● AIM: Copy out the rows below, changing each "tape measure" to "measuring tape" and keeping every other word as it is.

● GIVEN DATA:
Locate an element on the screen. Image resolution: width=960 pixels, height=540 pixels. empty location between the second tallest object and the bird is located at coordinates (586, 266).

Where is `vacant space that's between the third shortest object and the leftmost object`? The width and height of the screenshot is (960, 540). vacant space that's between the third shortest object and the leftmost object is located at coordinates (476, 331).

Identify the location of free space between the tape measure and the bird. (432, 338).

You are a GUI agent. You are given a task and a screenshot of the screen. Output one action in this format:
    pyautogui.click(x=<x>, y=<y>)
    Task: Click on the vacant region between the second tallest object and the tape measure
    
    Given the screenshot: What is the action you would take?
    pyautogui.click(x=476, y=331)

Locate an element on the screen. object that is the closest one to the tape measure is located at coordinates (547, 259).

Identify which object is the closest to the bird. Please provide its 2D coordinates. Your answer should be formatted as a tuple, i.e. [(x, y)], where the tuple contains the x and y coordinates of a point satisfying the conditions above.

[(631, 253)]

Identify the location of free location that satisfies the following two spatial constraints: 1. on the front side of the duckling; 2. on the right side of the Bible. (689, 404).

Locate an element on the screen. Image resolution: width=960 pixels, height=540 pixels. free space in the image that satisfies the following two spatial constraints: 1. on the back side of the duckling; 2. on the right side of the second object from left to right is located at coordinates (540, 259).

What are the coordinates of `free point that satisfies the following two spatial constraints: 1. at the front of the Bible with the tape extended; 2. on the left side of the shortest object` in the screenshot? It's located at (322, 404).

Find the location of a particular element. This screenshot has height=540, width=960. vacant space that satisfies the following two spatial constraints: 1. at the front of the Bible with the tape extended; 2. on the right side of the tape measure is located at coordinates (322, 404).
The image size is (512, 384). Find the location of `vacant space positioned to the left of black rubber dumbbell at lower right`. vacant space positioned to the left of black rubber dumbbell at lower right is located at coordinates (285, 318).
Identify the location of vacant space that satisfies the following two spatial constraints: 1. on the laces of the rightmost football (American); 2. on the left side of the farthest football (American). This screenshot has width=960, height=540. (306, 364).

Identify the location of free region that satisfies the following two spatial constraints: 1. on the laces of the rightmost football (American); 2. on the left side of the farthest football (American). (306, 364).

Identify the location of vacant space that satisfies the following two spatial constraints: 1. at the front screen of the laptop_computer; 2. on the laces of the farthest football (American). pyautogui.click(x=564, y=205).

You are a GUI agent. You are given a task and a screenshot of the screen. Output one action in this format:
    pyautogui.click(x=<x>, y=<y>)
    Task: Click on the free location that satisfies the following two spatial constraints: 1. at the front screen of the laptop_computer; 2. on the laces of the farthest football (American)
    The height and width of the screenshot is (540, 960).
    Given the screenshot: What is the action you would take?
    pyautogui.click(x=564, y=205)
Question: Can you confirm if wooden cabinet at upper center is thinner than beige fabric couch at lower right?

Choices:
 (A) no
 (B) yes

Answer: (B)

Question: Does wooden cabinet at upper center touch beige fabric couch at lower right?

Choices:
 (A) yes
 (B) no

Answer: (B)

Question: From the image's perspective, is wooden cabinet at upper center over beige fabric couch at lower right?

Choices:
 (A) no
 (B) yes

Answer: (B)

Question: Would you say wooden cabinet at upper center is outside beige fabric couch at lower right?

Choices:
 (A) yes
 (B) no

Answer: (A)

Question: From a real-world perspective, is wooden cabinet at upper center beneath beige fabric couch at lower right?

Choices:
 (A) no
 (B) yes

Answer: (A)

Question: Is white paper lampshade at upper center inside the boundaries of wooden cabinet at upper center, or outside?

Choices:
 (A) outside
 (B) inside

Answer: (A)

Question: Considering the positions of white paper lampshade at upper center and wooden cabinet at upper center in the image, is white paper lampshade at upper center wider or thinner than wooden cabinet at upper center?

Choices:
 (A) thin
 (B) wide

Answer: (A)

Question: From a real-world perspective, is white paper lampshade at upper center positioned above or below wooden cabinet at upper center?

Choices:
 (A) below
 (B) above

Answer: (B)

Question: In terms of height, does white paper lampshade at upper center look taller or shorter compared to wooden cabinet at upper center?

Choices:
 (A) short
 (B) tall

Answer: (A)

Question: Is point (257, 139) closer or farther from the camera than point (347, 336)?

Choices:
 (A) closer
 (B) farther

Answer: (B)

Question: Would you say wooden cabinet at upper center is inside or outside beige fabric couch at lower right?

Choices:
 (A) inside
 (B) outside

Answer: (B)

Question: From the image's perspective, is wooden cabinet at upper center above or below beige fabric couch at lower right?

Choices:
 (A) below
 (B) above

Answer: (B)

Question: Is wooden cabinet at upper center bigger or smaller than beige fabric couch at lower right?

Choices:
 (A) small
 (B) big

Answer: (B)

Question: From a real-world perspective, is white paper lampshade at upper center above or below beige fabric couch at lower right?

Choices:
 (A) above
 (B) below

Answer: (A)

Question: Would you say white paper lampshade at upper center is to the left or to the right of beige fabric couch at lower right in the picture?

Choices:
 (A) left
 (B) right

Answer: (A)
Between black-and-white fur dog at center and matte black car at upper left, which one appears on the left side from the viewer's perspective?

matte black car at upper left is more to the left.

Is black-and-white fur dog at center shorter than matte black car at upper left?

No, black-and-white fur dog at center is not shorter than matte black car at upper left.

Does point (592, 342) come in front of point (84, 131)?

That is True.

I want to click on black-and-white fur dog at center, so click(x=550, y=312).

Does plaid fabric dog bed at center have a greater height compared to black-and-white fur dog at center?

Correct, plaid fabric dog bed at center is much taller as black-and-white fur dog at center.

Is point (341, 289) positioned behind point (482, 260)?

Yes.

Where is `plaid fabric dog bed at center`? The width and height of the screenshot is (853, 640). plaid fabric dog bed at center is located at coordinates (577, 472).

● REPLY TO THE EXERCISE:
Locate an element on the screen. Image resolution: width=960 pixels, height=540 pixels. empty location between the second tallest object and the bird is located at coordinates (586, 266).

Where is `vacant space that's between the third shortest object and the leftmost object`? The width and height of the screenshot is (960, 540). vacant space that's between the third shortest object and the leftmost object is located at coordinates (476, 331).

Identify the location of free space between the measuring tape and the bird. (432, 338).

You are a GUI agent. You are given a task and a screenshot of the screen. Output one action in this format:
    pyautogui.click(x=<x>, y=<y>)
    Task: Click on the vacant region between the second tallest object and the measuring tape
    
    Given the screenshot: What is the action you would take?
    pyautogui.click(x=476, y=331)

Locate an element on the screen. object that is the closest one to the measuring tape is located at coordinates (547, 259).

Identify which object is the closest to the bird. Please provide its 2D coordinates. Your answer should be formatted as a tuple, i.e. [(x, y)], where the tuple contains the x and y coordinates of a point satisfying the conditions above.

[(631, 253)]

Identify the location of free location that satisfies the following two spatial constraints: 1. on the front side of the duckling; 2. on the right side of the Bible. (689, 404).

Locate an element on the screen. Image resolution: width=960 pixels, height=540 pixels. free space in the image that satisfies the following two spatial constraints: 1. on the back side of the duckling; 2. on the right side of the second object from left to right is located at coordinates (540, 259).

What are the coordinates of `free point that satisfies the following two spatial constraints: 1. at the front of the Bible with the tape extended; 2. on the left side of the shortest object` in the screenshot? It's located at (322, 404).

Find the location of a particular element. This screenshot has height=540, width=960. vacant space that satisfies the following two spatial constraints: 1. at the front of the Bible with the tape extended; 2. on the right side of the measuring tape is located at coordinates (322, 404).
The image size is (512, 384). Find the location of `vacant space positioned to the left of black rubber dumbbell at lower right`. vacant space positioned to the left of black rubber dumbbell at lower right is located at coordinates (285, 318).
Identify the location of vacant space that satisfies the following two spatial constraints: 1. on the laces of the rightmost football (American); 2. on the left side of the farthest football (American). This screenshot has width=960, height=540. (306, 364).

Identify the location of free region that satisfies the following two spatial constraints: 1. on the laces of the rightmost football (American); 2. on the left side of the farthest football (American). (306, 364).

Identify the location of vacant space that satisfies the following two spatial constraints: 1. at the front screen of the laptop_computer; 2. on the laces of the farthest football (American). pyautogui.click(x=564, y=205).

You are a GUI agent. You are given a task and a screenshot of the screen. Output one action in this format:
    pyautogui.click(x=<x>, y=<y>)
    Task: Click on the free location that satisfies the following two spatial constraints: 1. at the front screen of the laptop_computer; 2. on the laces of the farthest football (American)
    The height and width of the screenshot is (540, 960).
    Given the screenshot: What is the action you would take?
    pyautogui.click(x=564, y=205)
Question: Can you confirm if wooden cabinet at upper center is thinner than beige fabric couch at lower right?

Choices:
 (A) no
 (B) yes

Answer: (B)

Question: Does wooden cabinet at upper center touch beige fabric couch at lower right?

Choices:
 (A) yes
 (B) no

Answer: (B)

Question: From the image's perspective, is wooden cabinet at upper center over beige fabric couch at lower right?

Choices:
 (A) no
 (B) yes

Answer: (B)

Question: Would you say wooden cabinet at upper center is outside beige fabric couch at lower right?

Choices:
 (A) yes
 (B) no

Answer: (A)

Question: From a real-world perspective, is wooden cabinet at upper center beneath beige fabric couch at lower right?

Choices:
 (A) no
 (B) yes

Answer: (A)

Question: Is white paper lampshade at upper center inside the boundaries of wooden cabinet at upper center, or outside?

Choices:
 (A) outside
 (B) inside

Answer: (A)

Question: Considering the positions of white paper lampshade at upper center and wooden cabinet at upper center in the image, is white paper lampshade at upper center wider or thinner than wooden cabinet at upper center?

Choices:
 (A) thin
 (B) wide

Answer: (A)

Question: From a real-world perspective, is white paper lampshade at upper center positioned above or below wooden cabinet at upper center?

Choices:
 (A) below
 (B) above

Answer: (B)

Question: In terms of height, does white paper lampshade at upper center look taller or shorter compared to wooden cabinet at upper center?

Choices:
 (A) short
 (B) tall

Answer: (A)

Question: Is point (257, 139) closer or farther from the camera than point (347, 336)?

Choices:
 (A) closer
 (B) farther

Answer: (B)

Question: Would you say wooden cabinet at upper center is inside or outside beige fabric couch at lower right?

Choices:
 (A) inside
 (B) outside

Answer: (B)

Question: From the image's perspective, is wooden cabinet at upper center above or below beige fabric couch at lower right?

Choices:
 (A) below
 (B) above

Answer: (B)

Question: Is wooden cabinet at upper center bigger or smaller than beige fabric couch at lower right?

Choices:
 (A) small
 (B) big

Answer: (B)

Question: From a real-world perspective, is white paper lampshade at upper center above or below beige fabric couch at lower right?

Choices:
 (A) above
 (B) below

Answer: (A)

Question: Would you say white paper lampshade at upper center is to the left or to the right of beige fabric couch at lower right in the picture?

Choices:
 (A) left
 (B) right

Answer: (A)
Between black-and-white fur dog at center and matte black car at upper left, which one appears on the left side from the viewer's perspective?

matte black car at upper left is more to the left.

Is black-and-white fur dog at center shorter than matte black car at upper left?

No, black-and-white fur dog at center is not shorter than matte black car at upper left.

Does point (592, 342) come in front of point (84, 131)?

That is True.

I want to click on black-and-white fur dog at center, so click(x=550, y=312).

Does plaid fabric dog bed at center have a greater height compared to black-and-white fur dog at center?

Correct, plaid fabric dog bed at center is much taller as black-and-white fur dog at center.

Is point (341, 289) positioned behind point (482, 260)?

Yes.

Where is `plaid fabric dog bed at center`? The width and height of the screenshot is (853, 640). plaid fabric dog bed at center is located at coordinates (577, 472).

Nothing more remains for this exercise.